For this exercise, copy all the data exactly and include none of the pictures.

Object tracking records:
********************
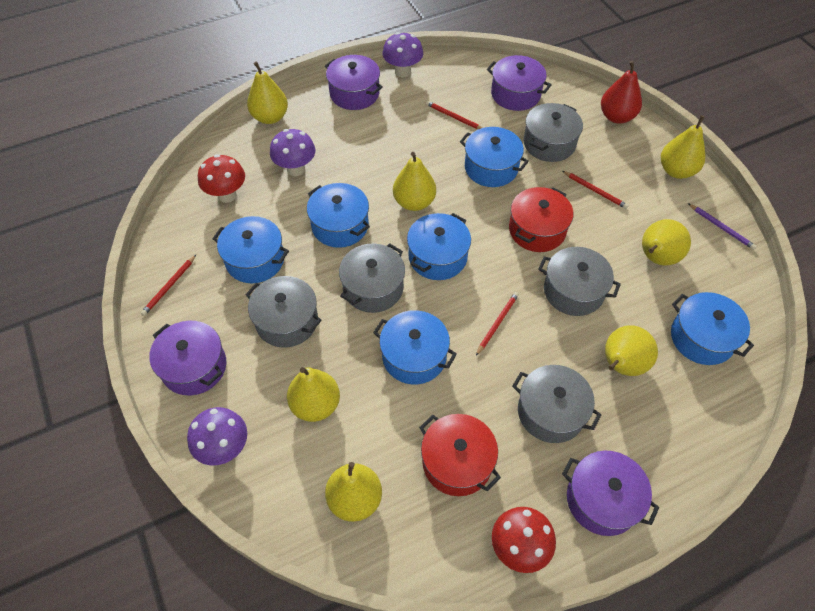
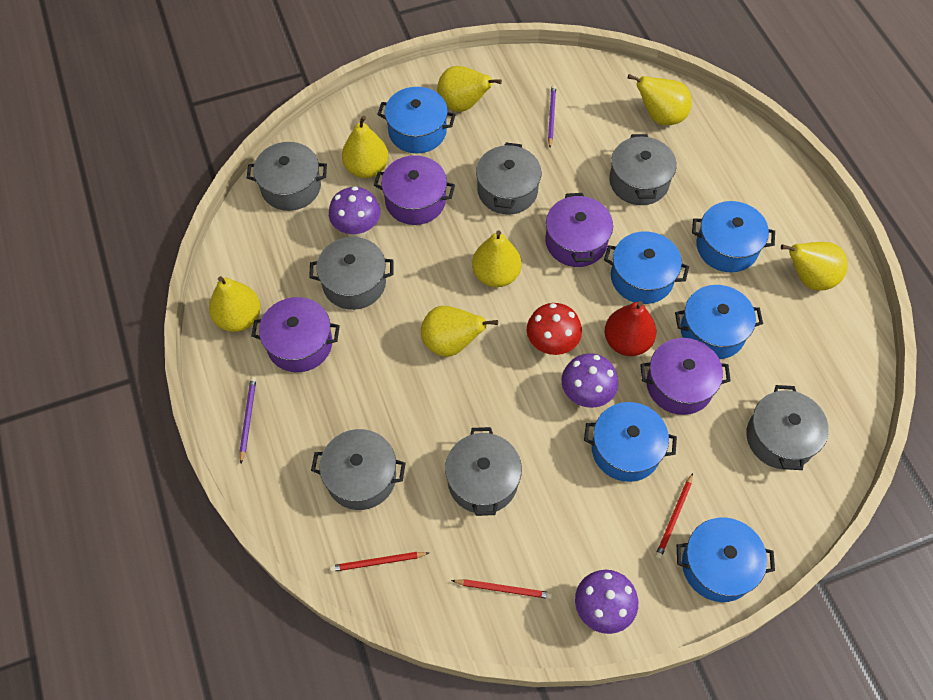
grey pot: 5 -> 7
purple pencil: 1 -> 2
red mushroom: 2 -> 1
red pencil: 4 -> 3
red pot: 2 -> 0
********************
*Response to the task*.
grey pot: 5 -> 7
purple pencil: 1 -> 2
red mushroom: 2 -> 1
red pencil: 4 -> 3
red pot: 2 -> 0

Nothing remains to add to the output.